- **Exercise aim**
Report, as a single number, how many lines of the records contain the word "LEDK".

- **Entries supplied**
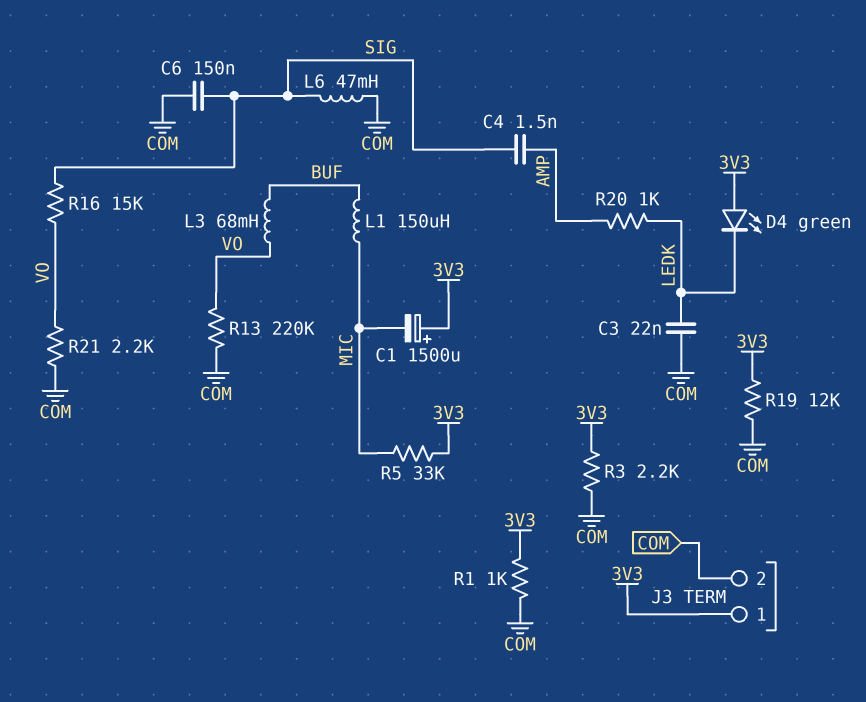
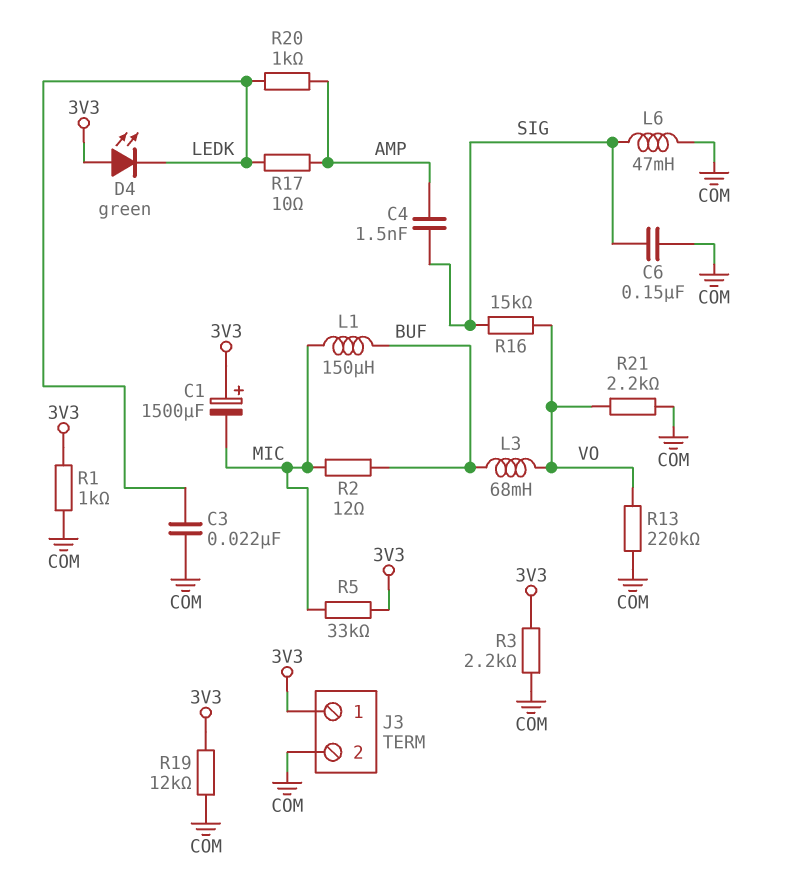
R2: none -> 12 (BUF, MIC)
R17: none -> 10 (AMP, LEDK)

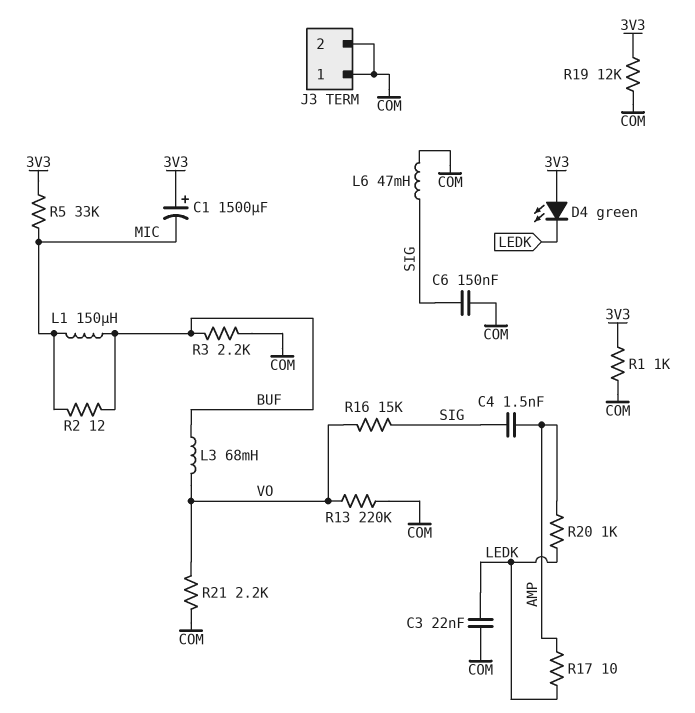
J3 pin 1: 3V3 -> COM
R3: 2.2k (3V3, COM) -> 2.2k (BUF, COM)

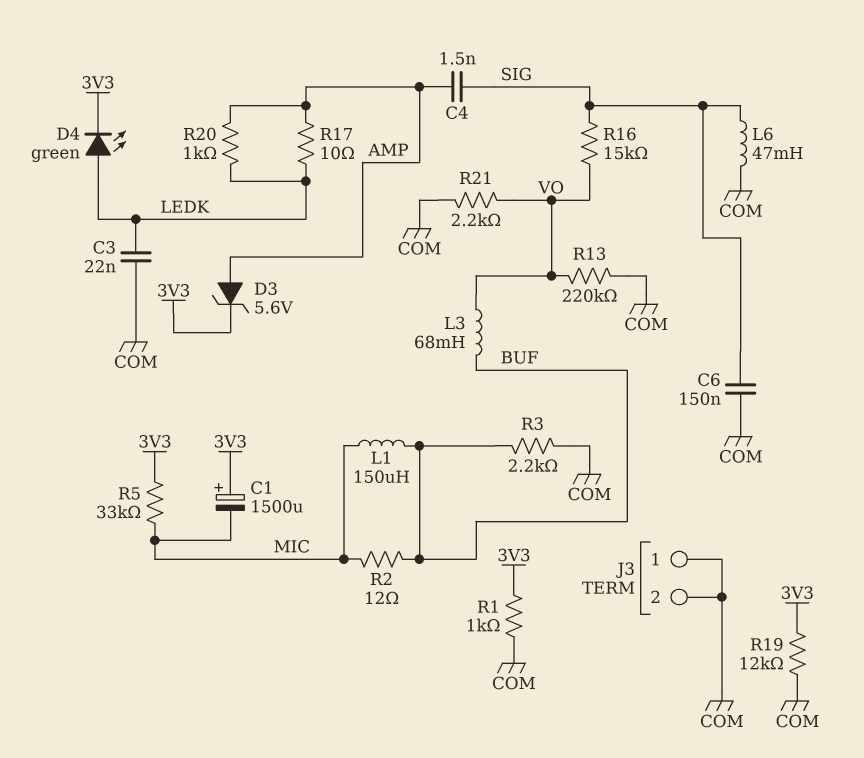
D3: none -> zener 5.6V (A AMP, K 3V3)
D4: LED green (A 3V3, K LEDK) -> LED green (A LEDK, K 3V3)

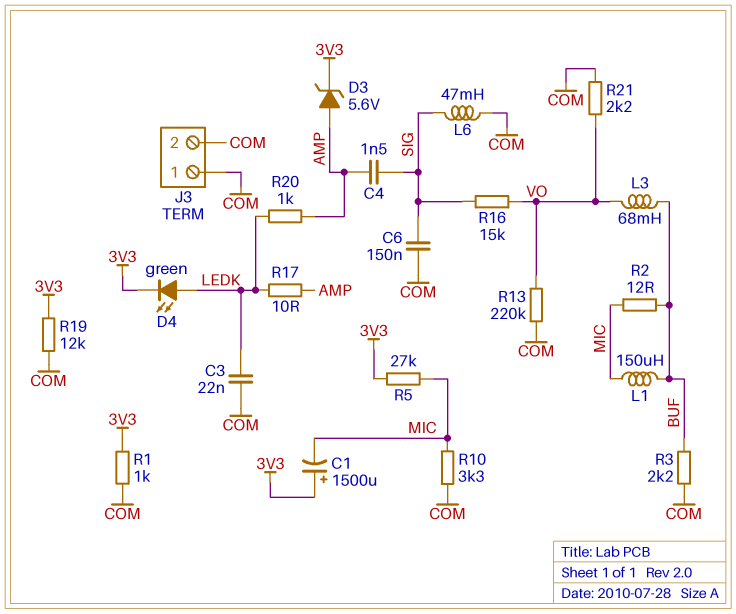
R5: 33k (3V3, MIC) -> 27k (3V3, MIC)
R10: none -> 3.3k (COM, MIC)

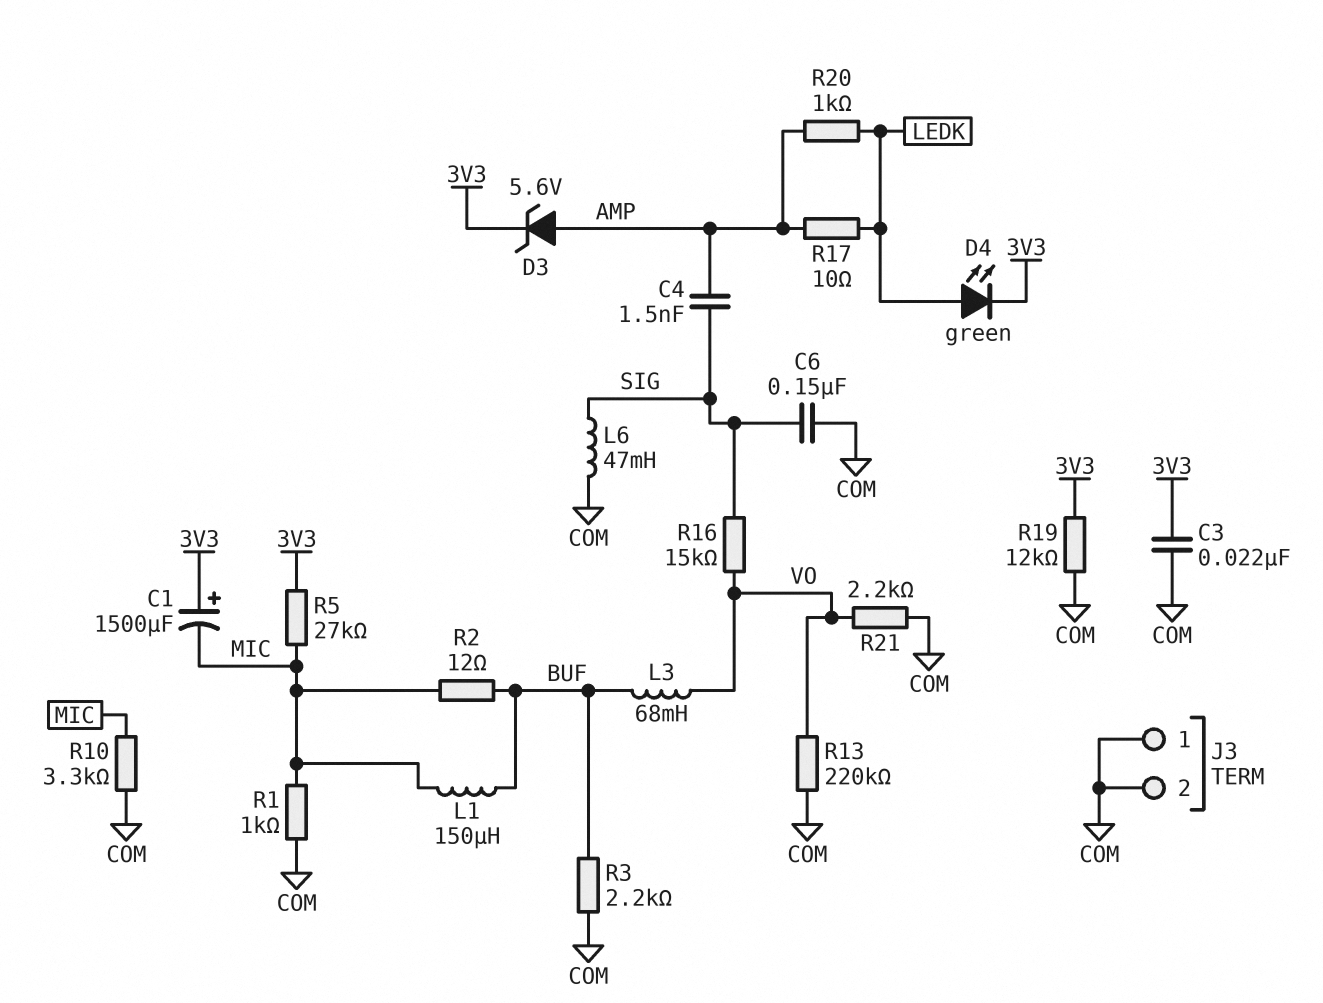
C3: 22nF (COM, LEDK) -> 22nF (3V3, COM)
R1: 1k (3V3, COM) -> 1k (COM, MIC)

- **Answer space**
3